▶ ACTIVITY: An exact transcription of all the data is required; the pictures are to be left out.

---------- RECORDED INFORMATION

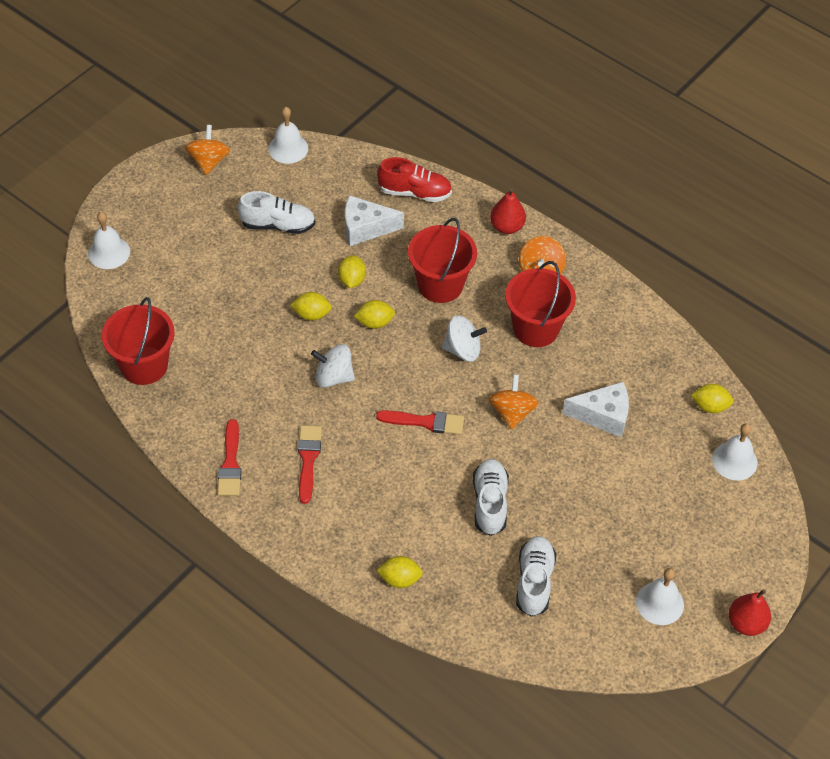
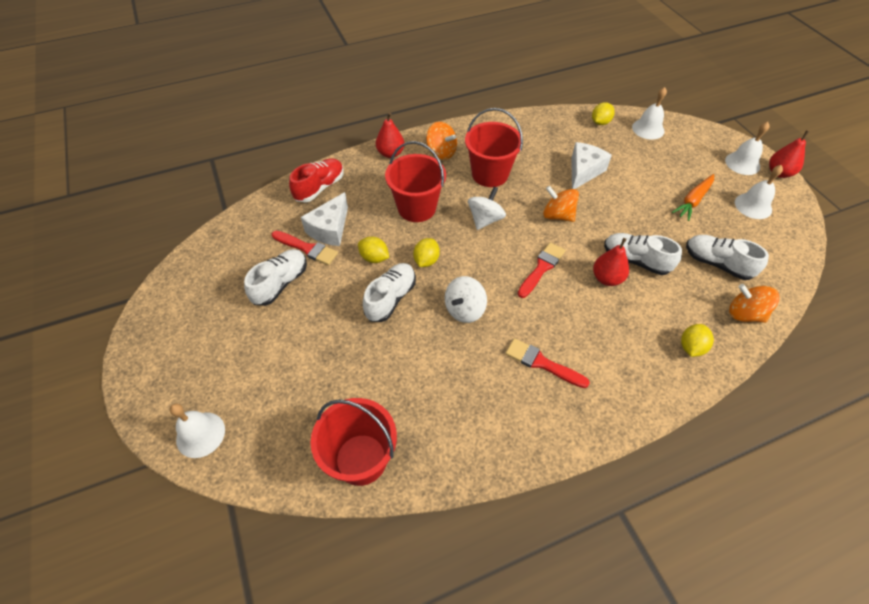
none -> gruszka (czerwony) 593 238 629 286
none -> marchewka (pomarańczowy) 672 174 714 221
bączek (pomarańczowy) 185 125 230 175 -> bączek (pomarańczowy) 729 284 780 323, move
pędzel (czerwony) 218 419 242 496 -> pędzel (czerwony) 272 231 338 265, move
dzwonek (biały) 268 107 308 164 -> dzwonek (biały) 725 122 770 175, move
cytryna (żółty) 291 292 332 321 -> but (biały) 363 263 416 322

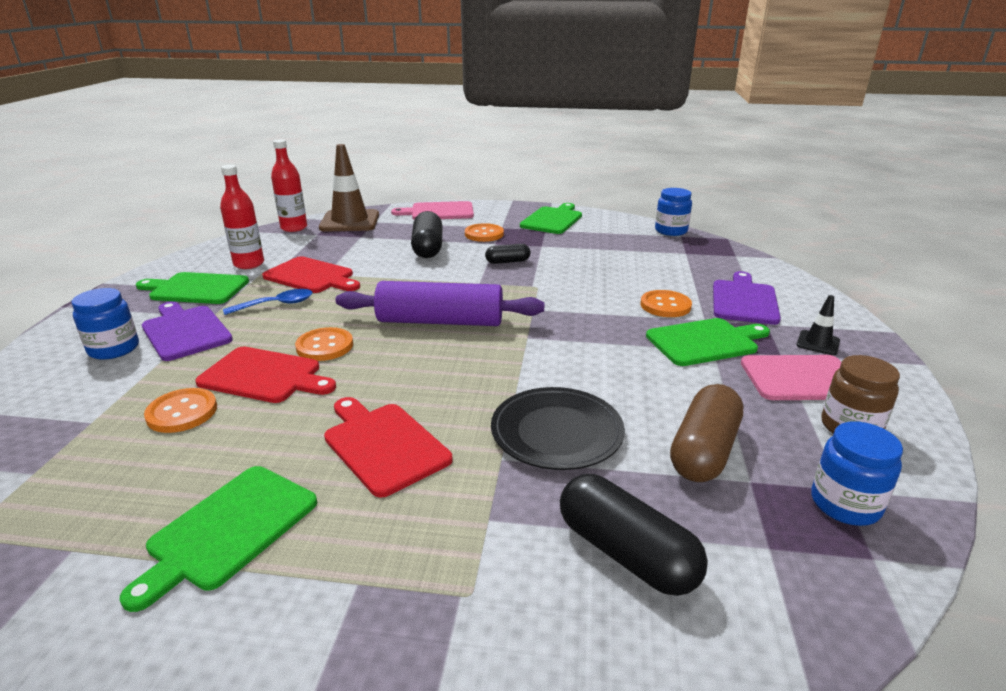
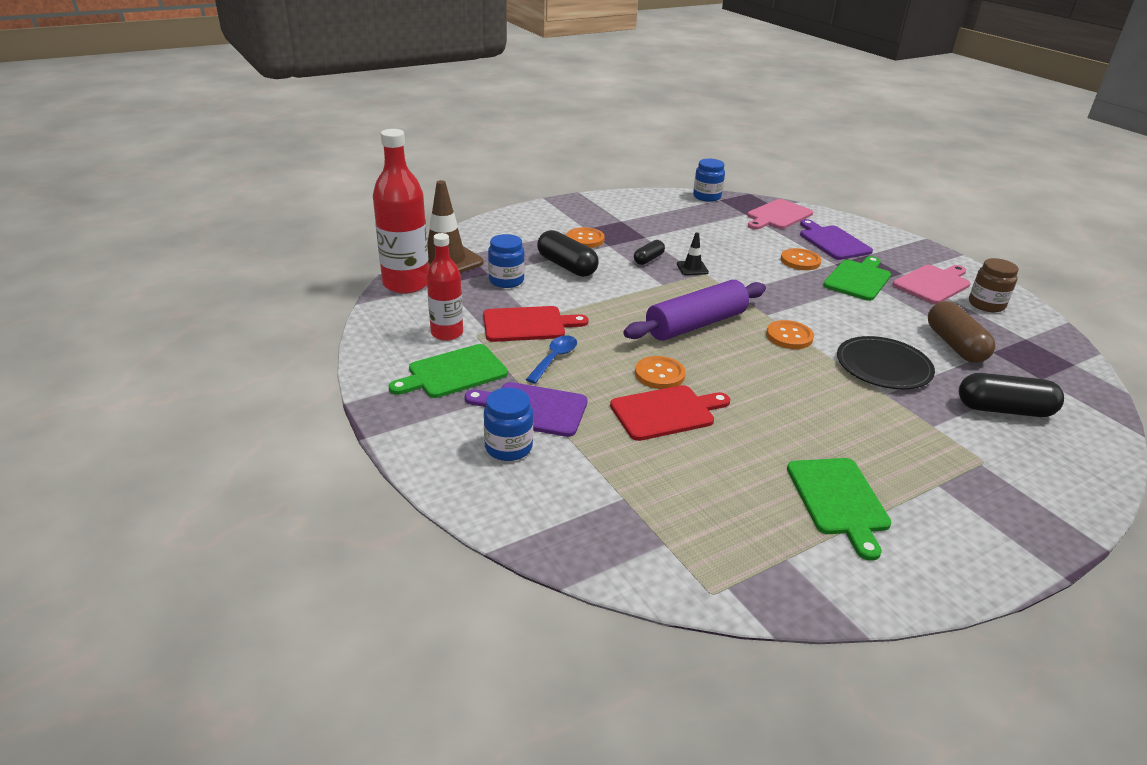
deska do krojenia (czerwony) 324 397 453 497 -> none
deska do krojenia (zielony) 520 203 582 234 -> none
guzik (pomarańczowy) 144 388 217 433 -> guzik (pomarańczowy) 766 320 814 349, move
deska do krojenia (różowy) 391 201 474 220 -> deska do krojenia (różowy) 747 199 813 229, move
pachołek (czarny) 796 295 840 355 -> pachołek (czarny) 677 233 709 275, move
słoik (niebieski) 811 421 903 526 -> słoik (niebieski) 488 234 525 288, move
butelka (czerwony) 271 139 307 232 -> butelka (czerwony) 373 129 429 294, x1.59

--------------------

▶ ANSWER BELOW:
none -> gruszka (czerwony) 593 238 629 286
none -> marchewka (pomarańczowy) 672 174 714 221
bączek (pomarańczowy) 185 125 230 175 -> bączek (pomarańczowy) 729 284 780 323, move
pędzel (czerwony) 218 419 242 496 -> pędzel (czerwony) 272 231 338 265, move
dzwonek (biały) 268 107 308 164 -> dzwonek (biały) 725 122 770 175, move
cytryna (żółty) 291 292 332 321 -> but (biały) 363 263 416 322

deska do krojenia (czerwony) 324 397 453 497 -> none
deska do krojenia (zielony) 520 203 582 234 -> none
guzik (pomarańczowy) 144 388 217 433 -> guzik (pomarańczowy) 766 320 814 349, move
deska do krojenia (różowy) 391 201 474 220 -> deska do krojenia (różowy) 747 199 813 229, move
pachołek (czarny) 796 295 840 355 -> pachołek (czarny) 677 233 709 275, move
słoik (niebieski) 811 421 903 526 -> słoik (niebieski) 488 234 525 288, move
butelka (czerwony) 271 139 307 232 -> butelka (czerwony) 373 129 429 294, x1.59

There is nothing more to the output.